§ **Work instructions**
Rewrite the rows below with "each given word" replaced by "each listed word" wherever it occurs, keeping everything else the same.

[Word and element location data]
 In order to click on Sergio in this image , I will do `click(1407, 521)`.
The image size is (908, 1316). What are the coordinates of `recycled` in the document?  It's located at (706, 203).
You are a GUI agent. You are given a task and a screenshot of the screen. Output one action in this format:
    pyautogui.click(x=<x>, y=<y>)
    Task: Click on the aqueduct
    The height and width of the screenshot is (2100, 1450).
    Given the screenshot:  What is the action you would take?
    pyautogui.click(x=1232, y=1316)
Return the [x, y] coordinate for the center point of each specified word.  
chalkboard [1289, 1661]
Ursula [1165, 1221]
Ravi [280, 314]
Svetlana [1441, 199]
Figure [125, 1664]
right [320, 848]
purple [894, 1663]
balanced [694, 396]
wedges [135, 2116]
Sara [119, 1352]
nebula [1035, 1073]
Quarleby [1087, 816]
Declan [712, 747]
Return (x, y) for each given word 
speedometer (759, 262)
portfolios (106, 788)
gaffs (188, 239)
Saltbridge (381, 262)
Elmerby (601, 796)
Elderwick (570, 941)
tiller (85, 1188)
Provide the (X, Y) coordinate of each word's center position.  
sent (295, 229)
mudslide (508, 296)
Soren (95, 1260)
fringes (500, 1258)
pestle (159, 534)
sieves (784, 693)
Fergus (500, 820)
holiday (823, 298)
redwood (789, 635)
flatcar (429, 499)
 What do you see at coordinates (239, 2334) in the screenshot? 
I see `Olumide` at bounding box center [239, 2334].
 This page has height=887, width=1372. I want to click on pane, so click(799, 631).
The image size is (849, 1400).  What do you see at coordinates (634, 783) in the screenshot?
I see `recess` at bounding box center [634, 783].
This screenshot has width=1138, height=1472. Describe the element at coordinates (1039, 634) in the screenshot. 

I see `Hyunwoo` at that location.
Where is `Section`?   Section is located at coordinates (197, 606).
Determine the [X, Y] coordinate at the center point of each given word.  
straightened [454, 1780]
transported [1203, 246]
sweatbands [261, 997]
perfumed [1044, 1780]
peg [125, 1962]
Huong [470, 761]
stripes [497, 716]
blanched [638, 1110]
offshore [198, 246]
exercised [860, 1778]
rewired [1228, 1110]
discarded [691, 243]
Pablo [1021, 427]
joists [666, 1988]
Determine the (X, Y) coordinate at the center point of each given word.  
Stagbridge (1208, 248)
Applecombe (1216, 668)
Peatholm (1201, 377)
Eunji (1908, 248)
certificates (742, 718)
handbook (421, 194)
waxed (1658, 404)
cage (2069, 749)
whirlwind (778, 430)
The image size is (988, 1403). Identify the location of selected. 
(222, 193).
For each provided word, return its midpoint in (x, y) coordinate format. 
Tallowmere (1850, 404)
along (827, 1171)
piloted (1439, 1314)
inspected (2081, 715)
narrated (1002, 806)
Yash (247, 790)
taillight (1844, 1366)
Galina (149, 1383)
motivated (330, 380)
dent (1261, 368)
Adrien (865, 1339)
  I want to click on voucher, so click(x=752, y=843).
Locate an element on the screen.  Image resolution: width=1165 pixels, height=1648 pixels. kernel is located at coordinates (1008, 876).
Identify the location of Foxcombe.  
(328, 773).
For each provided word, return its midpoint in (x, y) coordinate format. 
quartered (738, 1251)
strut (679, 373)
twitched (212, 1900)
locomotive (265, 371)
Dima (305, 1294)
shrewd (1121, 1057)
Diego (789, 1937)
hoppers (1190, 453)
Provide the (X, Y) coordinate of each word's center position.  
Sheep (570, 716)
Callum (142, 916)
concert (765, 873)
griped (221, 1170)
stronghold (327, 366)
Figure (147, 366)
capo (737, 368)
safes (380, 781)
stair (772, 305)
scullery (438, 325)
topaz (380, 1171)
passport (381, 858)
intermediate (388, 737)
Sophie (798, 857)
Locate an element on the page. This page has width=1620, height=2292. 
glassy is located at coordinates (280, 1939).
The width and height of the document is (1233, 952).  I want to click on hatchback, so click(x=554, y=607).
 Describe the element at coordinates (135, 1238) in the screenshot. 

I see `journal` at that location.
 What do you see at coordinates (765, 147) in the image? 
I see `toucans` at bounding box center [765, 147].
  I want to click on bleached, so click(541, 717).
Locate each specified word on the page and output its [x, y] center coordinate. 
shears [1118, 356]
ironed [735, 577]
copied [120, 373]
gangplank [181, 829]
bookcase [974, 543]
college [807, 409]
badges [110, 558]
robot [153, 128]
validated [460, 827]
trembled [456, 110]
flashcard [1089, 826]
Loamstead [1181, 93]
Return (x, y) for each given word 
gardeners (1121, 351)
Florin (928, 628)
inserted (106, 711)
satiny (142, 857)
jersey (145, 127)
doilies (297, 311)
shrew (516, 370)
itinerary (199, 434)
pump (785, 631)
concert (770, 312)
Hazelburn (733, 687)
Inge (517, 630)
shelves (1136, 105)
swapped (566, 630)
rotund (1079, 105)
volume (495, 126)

§ **Answer to the exercise**
 In order to click on Sergio in this image , I will do `click(1407, 521)`.
The image size is (908, 1316). What are the coordinates of `recycled` in the document?  It's located at (706, 203).
You are a GUI agent. You are given a task and a screenshot of the screen. Output one action in this format:
    pyautogui.click(x=<x>, y=<y>)
    Task: Click on the aqueduct
    The height and width of the screenshot is (2100, 1450).
    Given the screenshot:  What is the action you would take?
    pyautogui.click(x=1232, y=1316)
Return the [x, y] coordinate for the center point of each specified word.  
chalkboard [1289, 1661]
Ursula [1165, 1221]
Ravi [280, 314]
Svetlana [1441, 199]
Figure [125, 1664]
right [320, 848]
purple [894, 1663]
balanced [694, 396]
wedges [135, 2116]
Sara [119, 1352]
nebula [1035, 1073]
Quarleby [1087, 816]
Declan [712, 747]
Return (x, y) for each listed word 
speedometer (759, 262)
portfolios (106, 788)
gaffs (188, 239)
Saltbridge (381, 262)
Elmerby (601, 796)
Elderwick (570, 941)
tiller (85, 1188)
Provide the (X, Y) coordinate of each word's center position.  
sent (295, 229)
mudslide (508, 296)
Soren (95, 1260)
fringes (500, 1258)
pestle (159, 534)
sieves (784, 693)
Fergus (500, 820)
holiday (823, 298)
redwood (789, 635)
flatcar (429, 499)
 What do you see at coordinates (239, 2334) in the screenshot? 
I see `Olumide` at bounding box center [239, 2334].
 This page has height=887, width=1372. I want to click on pane, so click(799, 631).
The image size is (849, 1400).  What do you see at coordinates (634, 783) in the screenshot?
I see `recess` at bounding box center [634, 783].
This screenshot has width=1138, height=1472. Describe the element at coordinates (1039, 634) in the screenshot. 

I see `Hyunwoo` at that location.
Where is `Section`?   Section is located at coordinates (197, 606).
Determine the [X, Y] coordinate at the center point of each listed word.  
straightened [454, 1780]
transported [1203, 246]
sweatbands [261, 997]
perfumed [1044, 1780]
peg [125, 1962]
Huong [470, 761]
stripes [497, 716]
blanched [638, 1110]
offshore [198, 246]
exercised [860, 1778]
rewired [1228, 1110]
discarded [691, 243]
Pablo [1021, 427]
joists [666, 1988]
Determine the (X, Y) coordinate at the center point of each listed word.  
Stagbridge (1208, 248)
Applecombe (1216, 668)
Peatholm (1201, 377)
Eunji (1908, 248)
certificates (742, 718)
handbook (421, 194)
waxed (1658, 404)
cage (2069, 749)
whirlwind (778, 430)
The image size is (988, 1403). Identify the location of selected. 
(222, 193).
For each provided word, return its midpoint in (x, y) coordinate format. 
Tallowmere (1850, 404)
along (827, 1171)
piloted (1439, 1314)
inspected (2081, 715)
narrated (1002, 806)
Yash (247, 790)
taillight (1844, 1366)
Galina (149, 1383)
motivated (330, 380)
dent (1261, 368)
Adrien (865, 1339)
  I want to click on voucher, so click(x=752, y=843).
Locate an element on the screen.  Image resolution: width=1165 pixels, height=1648 pixels. kernel is located at coordinates (1008, 876).
Identify the location of Foxcombe.  
(328, 773).
For each provided word, return its midpoint in (x, y) coordinate format. 
quartered (738, 1251)
strut (679, 373)
twitched (212, 1900)
locomotive (265, 371)
Dima (305, 1294)
shrewd (1121, 1057)
Diego (789, 1937)
hoppers (1190, 453)
Provide the (X, Y) coordinate of each word's center position.  
Sheep (570, 716)
Callum (142, 916)
concert (765, 873)
griped (221, 1170)
stronghold (327, 366)
Figure (147, 366)
capo (737, 368)
safes (380, 781)
stair (772, 305)
scullery (438, 325)
topaz (380, 1171)
passport (381, 858)
intermediate (388, 737)
Sophie (798, 857)
Locate an element on the page. This page has width=1620, height=2292. 
glassy is located at coordinates (280, 1939).
The width and height of the document is (1233, 952).  I want to click on hatchback, so click(x=554, y=607).
 Describe the element at coordinates (135, 1238) in the screenshot. 

I see `journal` at that location.
 What do you see at coordinates (765, 147) in the image? 
I see `toucans` at bounding box center [765, 147].
  I want to click on bleached, so click(541, 717).
Locate each specified word on the page and output its [x, y] center coordinate. 
shears [1118, 356]
ironed [735, 577]
copied [120, 373]
gangplank [181, 829]
bookcase [974, 543]
college [807, 409]
badges [110, 558]
robot [153, 128]
validated [460, 827]
trembled [456, 110]
flashcard [1089, 826]
Loamstead [1181, 93]
Return (x, y) for each listed word 
gardeners (1121, 351)
Florin (928, 628)
inserted (106, 711)
satiny (142, 857)
jersey (145, 127)
doilies (297, 311)
shrew (516, 370)
itinerary (199, 434)
pump (785, 631)
concert (770, 312)
Hazelburn (733, 687)
Inge (517, 630)
shelves (1136, 105)
swapped (566, 630)
rotund (1079, 105)
volume (495, 126)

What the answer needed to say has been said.